---------- DATA FOR PROCESSING ----------

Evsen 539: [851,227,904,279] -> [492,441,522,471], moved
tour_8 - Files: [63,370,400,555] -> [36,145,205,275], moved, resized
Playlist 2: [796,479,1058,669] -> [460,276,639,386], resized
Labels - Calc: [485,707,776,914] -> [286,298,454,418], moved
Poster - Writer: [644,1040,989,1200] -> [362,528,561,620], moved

----------

**AIM OF THE EXERCISE:** Retype all the material above precisely, with no line left out.

**SOLUTION:**
Evsen 539: [851,227,904,279] -> [492,441,522,471], moved
tour_8 - Files: [63,370,400,555] -> [36,145,205,275], moved, resized
Playlist 2: [796,479,1058,669] -> [460,276,639,386], resized
Labels - Calc: [485,707,776,914] -> [286,298,454,418], moved
Poster - Writer: [644,1040,989,1200] -> [362,528,561,620], moved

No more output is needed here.